→ Your goal: Copy out the data that comes next, character for character, and leave the images aside.

→ Data excerpt:
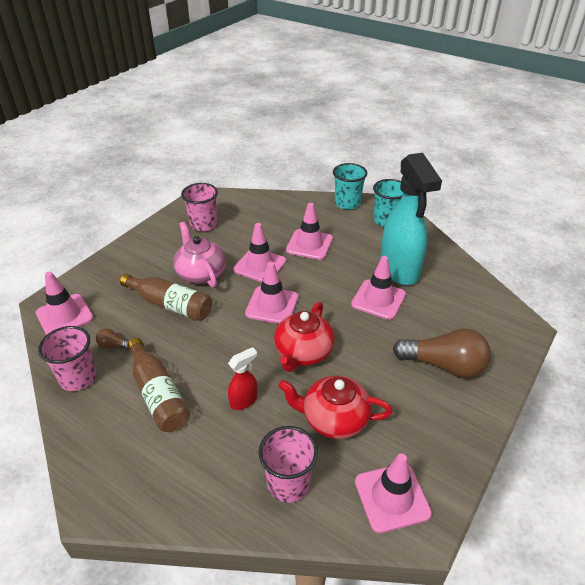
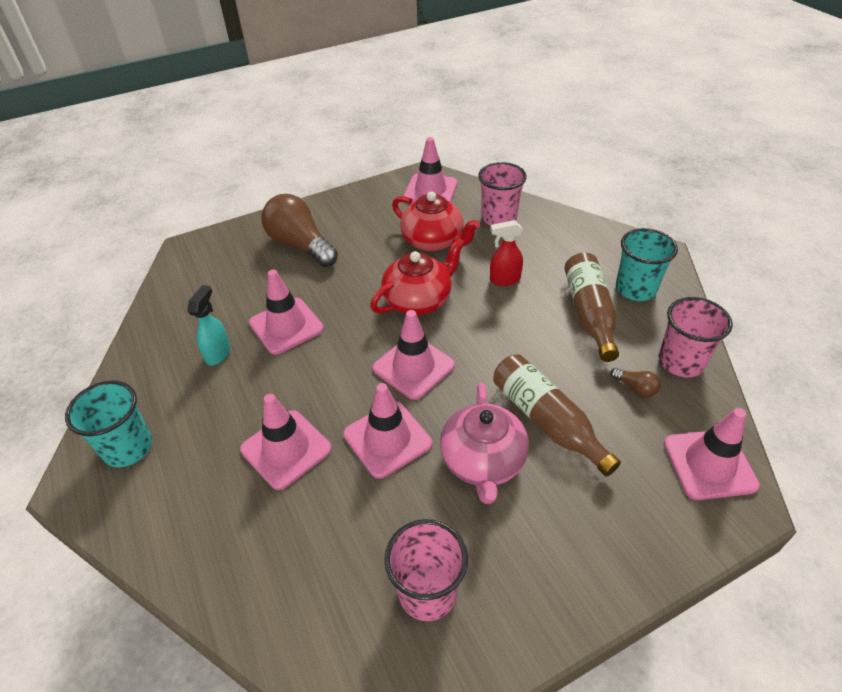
camera: 150 degrees left, 5 degrees up
(347, 203) = (135, 523): turquoise cup -> turquoise cup (635, 289)
(399, 270) = (218, 353): turquoise spray bottle -> turquoise spray bottle, size x0.43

→ Answer section:
camera: 150 degrees left, 5 degrees up
(347, 203) = (135, 523): turquoise cup -> turquoise cup (635, 289)
(399, 270) = (218, 353): turquoise spray bottle -> turquoise spray bottle, size x0.43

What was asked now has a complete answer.